**EXERCISE**
Copy out the rows below word for word, beginning with the line containing "coordinates (599, 506)." and ending with the line containing "coordinates (259, 45).", including both of those lines.

(Spatial question rows)
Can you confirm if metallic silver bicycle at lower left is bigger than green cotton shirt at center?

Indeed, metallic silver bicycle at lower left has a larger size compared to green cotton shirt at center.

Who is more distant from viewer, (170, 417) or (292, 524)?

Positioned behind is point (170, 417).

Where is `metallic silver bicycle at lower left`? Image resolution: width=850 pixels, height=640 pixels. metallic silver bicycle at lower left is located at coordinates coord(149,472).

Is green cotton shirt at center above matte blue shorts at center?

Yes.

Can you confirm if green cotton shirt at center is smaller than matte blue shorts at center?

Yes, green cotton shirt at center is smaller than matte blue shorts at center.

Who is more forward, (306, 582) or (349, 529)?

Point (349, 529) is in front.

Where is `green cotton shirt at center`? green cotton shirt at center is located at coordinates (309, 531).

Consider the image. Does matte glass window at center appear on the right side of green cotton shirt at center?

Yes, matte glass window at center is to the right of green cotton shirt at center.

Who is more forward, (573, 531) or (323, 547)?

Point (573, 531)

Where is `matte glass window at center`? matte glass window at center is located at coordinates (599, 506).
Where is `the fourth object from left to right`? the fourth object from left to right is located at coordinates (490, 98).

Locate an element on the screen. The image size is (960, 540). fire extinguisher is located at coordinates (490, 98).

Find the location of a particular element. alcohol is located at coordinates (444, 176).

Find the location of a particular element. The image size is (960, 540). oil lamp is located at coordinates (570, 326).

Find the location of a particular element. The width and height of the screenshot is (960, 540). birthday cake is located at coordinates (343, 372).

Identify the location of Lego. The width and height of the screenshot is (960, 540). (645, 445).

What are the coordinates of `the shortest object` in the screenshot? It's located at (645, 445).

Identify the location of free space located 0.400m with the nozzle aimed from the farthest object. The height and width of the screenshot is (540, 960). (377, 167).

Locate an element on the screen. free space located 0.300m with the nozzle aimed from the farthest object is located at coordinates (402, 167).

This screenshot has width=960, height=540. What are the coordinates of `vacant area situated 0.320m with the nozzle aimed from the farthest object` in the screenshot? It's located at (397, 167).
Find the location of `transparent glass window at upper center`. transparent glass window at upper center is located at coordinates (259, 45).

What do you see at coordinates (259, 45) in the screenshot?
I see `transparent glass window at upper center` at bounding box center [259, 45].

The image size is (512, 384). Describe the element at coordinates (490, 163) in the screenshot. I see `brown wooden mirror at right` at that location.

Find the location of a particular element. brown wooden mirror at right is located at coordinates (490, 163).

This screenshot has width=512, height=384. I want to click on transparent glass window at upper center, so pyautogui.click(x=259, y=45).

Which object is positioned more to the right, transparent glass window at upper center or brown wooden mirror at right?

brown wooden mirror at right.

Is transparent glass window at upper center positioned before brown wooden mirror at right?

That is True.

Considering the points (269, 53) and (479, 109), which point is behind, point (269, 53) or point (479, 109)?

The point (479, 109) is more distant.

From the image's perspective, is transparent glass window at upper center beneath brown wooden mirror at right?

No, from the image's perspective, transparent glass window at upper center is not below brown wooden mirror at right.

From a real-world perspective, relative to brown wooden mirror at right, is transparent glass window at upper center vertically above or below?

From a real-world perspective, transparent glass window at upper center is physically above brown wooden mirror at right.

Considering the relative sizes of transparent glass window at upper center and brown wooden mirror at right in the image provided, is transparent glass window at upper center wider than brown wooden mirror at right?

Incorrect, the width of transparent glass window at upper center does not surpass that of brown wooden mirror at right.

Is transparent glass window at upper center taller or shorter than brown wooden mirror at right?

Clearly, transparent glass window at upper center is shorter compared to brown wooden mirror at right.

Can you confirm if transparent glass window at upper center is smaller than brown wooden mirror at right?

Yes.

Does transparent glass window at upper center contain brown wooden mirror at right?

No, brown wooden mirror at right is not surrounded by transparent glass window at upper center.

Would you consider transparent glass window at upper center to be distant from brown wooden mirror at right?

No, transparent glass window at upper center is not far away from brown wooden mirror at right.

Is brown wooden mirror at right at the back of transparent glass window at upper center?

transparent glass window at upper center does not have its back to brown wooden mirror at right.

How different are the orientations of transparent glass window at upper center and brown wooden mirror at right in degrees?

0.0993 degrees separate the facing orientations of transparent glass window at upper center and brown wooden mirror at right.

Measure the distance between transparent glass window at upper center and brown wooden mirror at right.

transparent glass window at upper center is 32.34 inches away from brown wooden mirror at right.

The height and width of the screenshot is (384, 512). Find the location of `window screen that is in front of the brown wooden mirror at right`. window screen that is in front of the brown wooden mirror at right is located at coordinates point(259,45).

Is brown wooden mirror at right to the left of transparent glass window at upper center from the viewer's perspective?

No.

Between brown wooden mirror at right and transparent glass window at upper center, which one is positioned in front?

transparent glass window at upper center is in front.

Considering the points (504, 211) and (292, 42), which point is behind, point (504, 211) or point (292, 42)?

**SOLUTION TO THE PROBLEM**
Where is `matte glass window at center`? matte glass window at center is located at coordinates (599, 506).
Where is `the fourth object from left to right`? the fourth object from left to right is located at coordinates (490, 98).

Locate an element on the screen. The image size is (960, 540). fire extinguisher is located at coordinates (490, 98).

Find the location of a particular element. alcohol is located at coordinates (444, 176).

Find the location of a particular element. The image size is (960, 540). oil lamp is located at coordinates (570, 326).

Find the location of a particular element. The width and height of the screenshot is (960, 540). birthday cake is located at coordinates (343, 372).

Identify the location of Lego. The width and height of the screenshot is (960, 540). (645, 445).

What are the coordinates of `the shortest object` in the screenshot? It's located at (645, 445).

Identify the location of free space located 0.400m with the nozzle aimed from the farthest object. The height and width of the screenshot is (540, 960). (377, 167).

Locate an element on the screen. free space located 0.300m with the nozzle aimed from the farthest object is located at coordinates (402, 167).

This screenshot has width=960, height=540. What are the coordinates of `vacant area situated 0.320m with the nozzle aimed from the farthest object` in the screenshot? It's located at (397, 167).
Find the location of `transparent glass window at upper center`. transparent glass window at upper center is located at coordinates (259, 45).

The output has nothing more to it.